> [Supplied data]
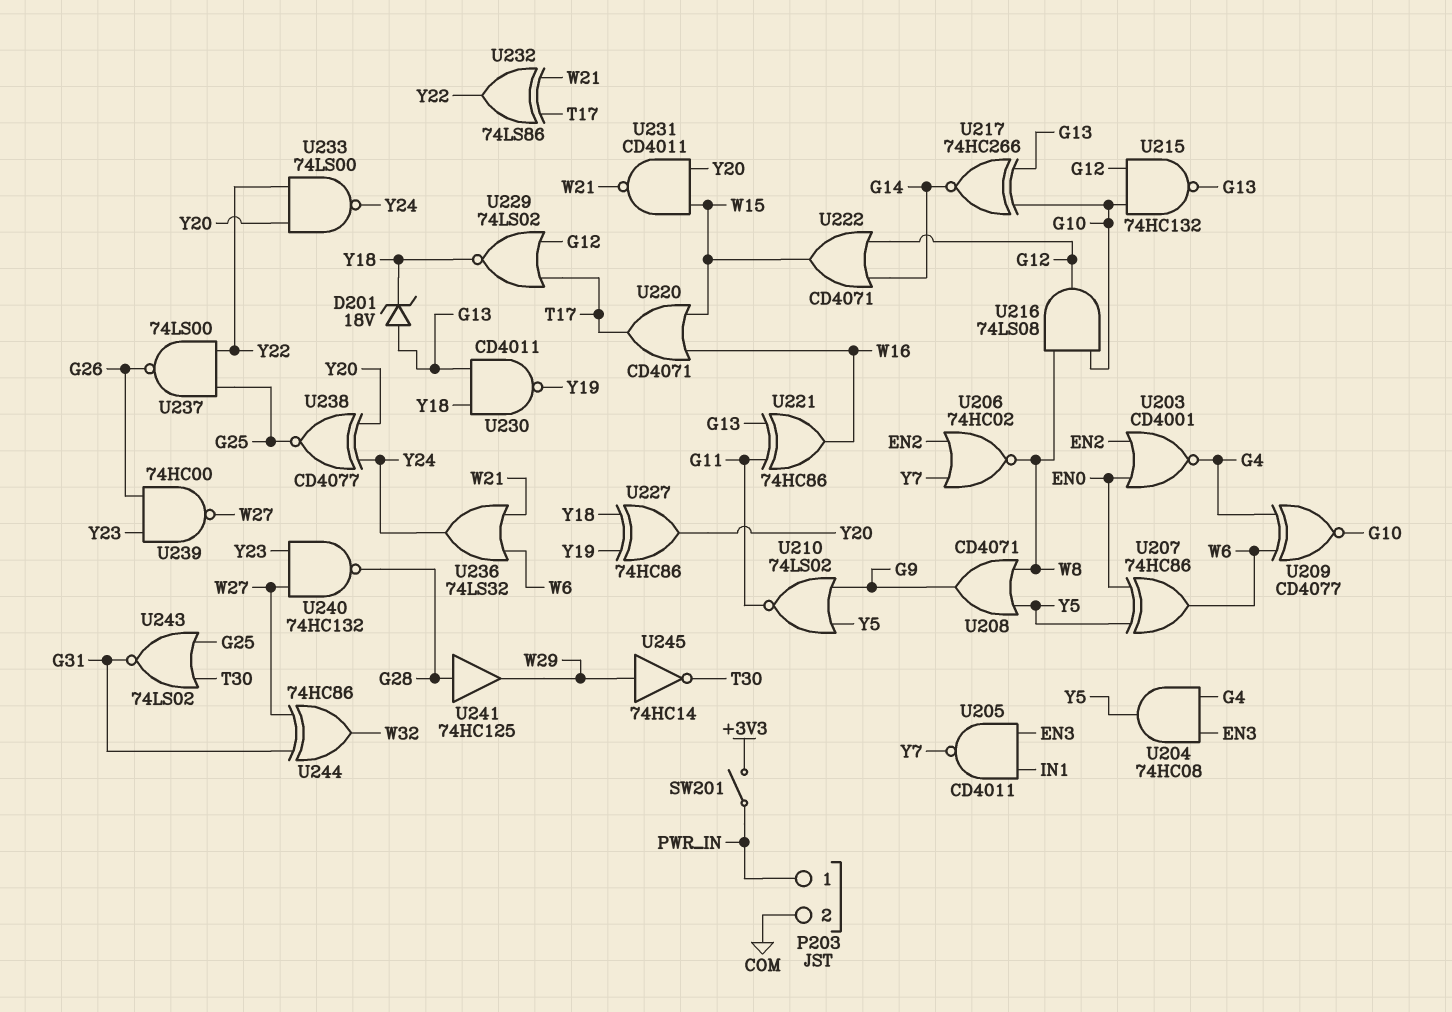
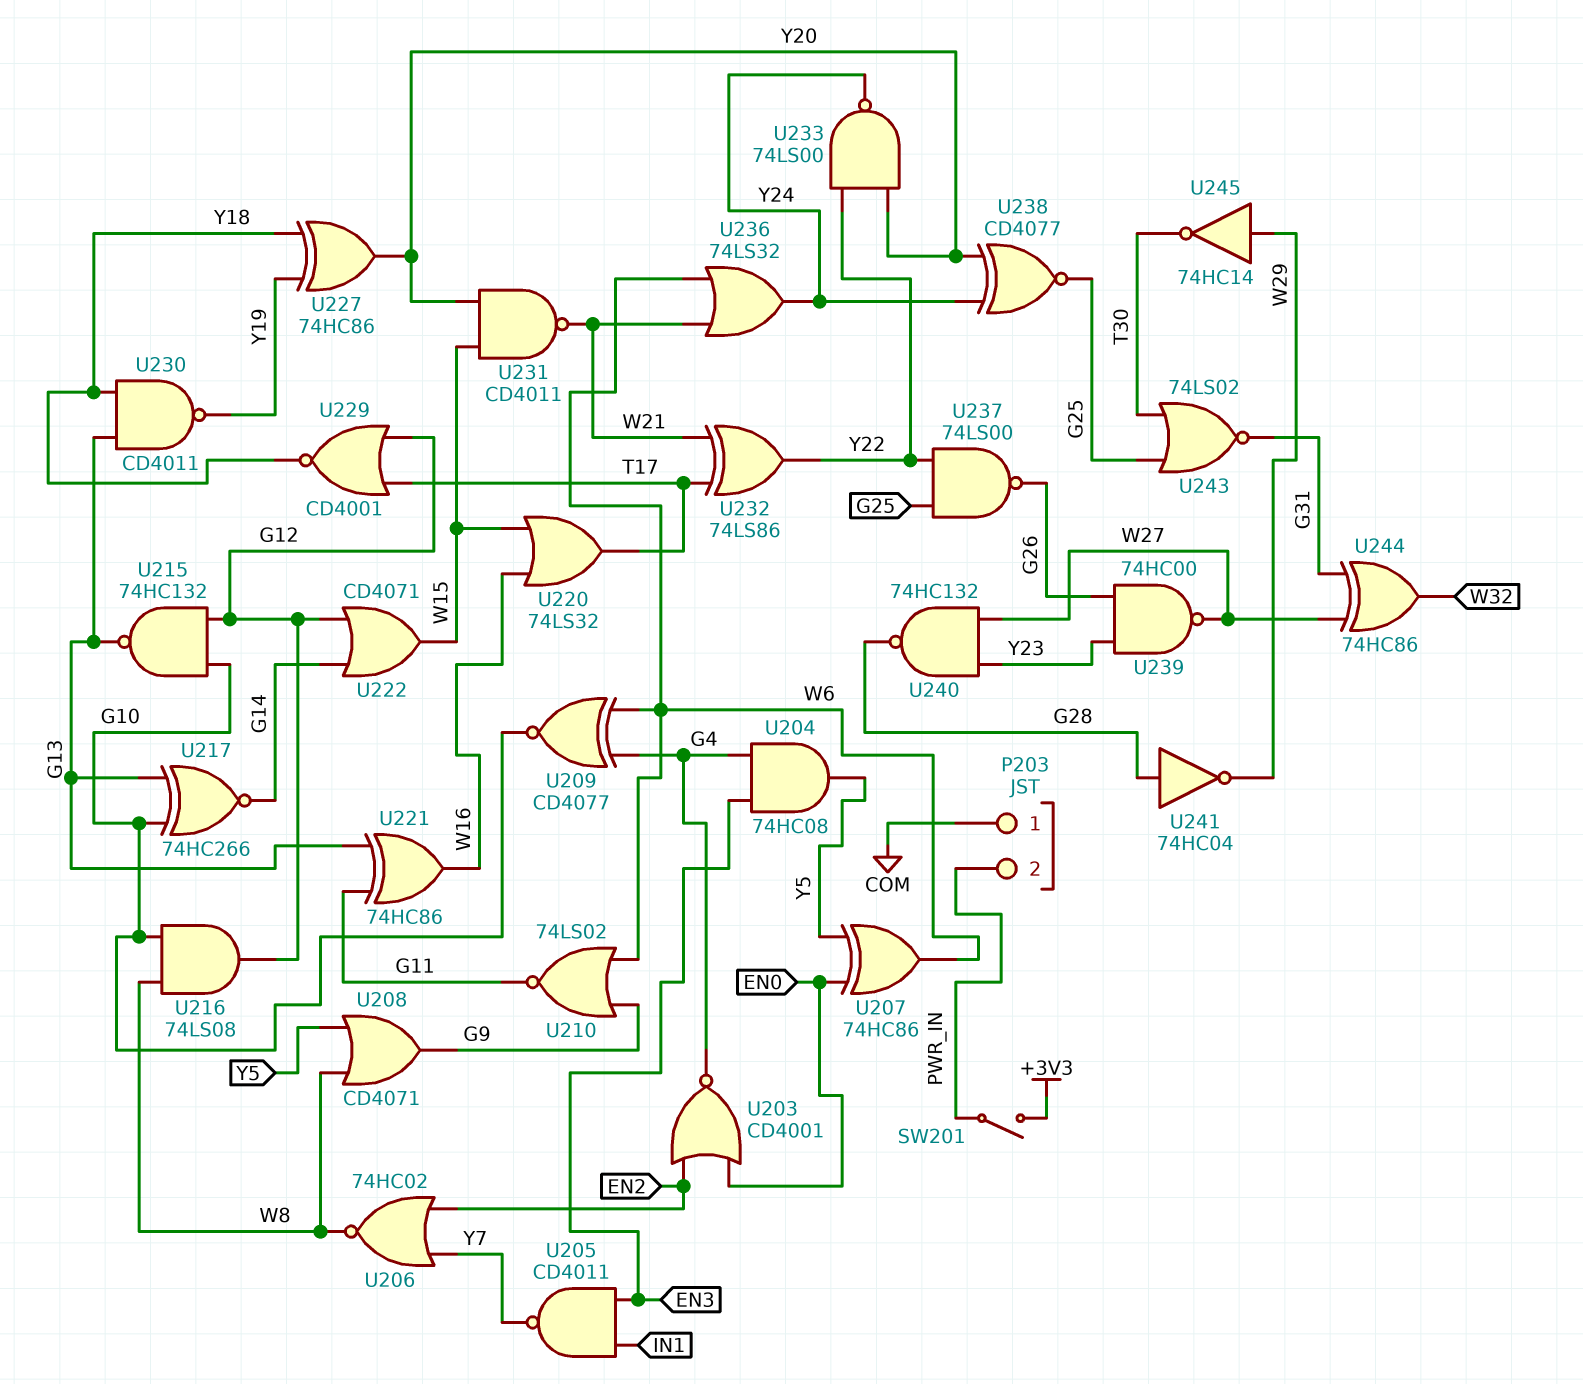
D201: zener 18V (A G13, K Y18) -> none
P203 pin 1: PWR_IN -> COM
P203 pin 2: COM -> PWR_IN
U210: NOR 74LS02 (in G9, in Y5, out G11) -> NOR 74LS02 (in G9, in W6, out G11)
U220: OR CD4071 (in W15, in W16, out T17) -> OR 74LS32 (in W15, in W16, out T17)
U229: NOR 74LS02 (in G12, in T17, out Y18) -> NOR CD4001 (in G12, in T17, out Y18)
U241: buffer 74HC125 (in G28, out W29) -> NOT 74HC04 (in G28, out W29)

> [Your instructions] Would you please write out the entries in full, exactly as they read, but without pictures?

> [Answer section]
D201: zener 18V (A G13, K Y18) -> none
P203 pin 1: PWR_IN -> COM
P203 pin 2: COM -> PWR_IN
U210: NOR 74LS02 (in G9, in Y5, out G11) -> NOR 74LS02 (in G9, in W6, out G11)
U220: OR CD4071 (in W15, in W16, out T17) -> OR 74LS32 (in W15, in W16, out T17)
U229: NOR 74LS02 (in G12, in T17, out Y18) -> NOR CD4001 (in G12, in T17, out Y18)
U241: buffer 74HC125 (in G28, out W29) -> NOT 74HC04 (in G28, out W29)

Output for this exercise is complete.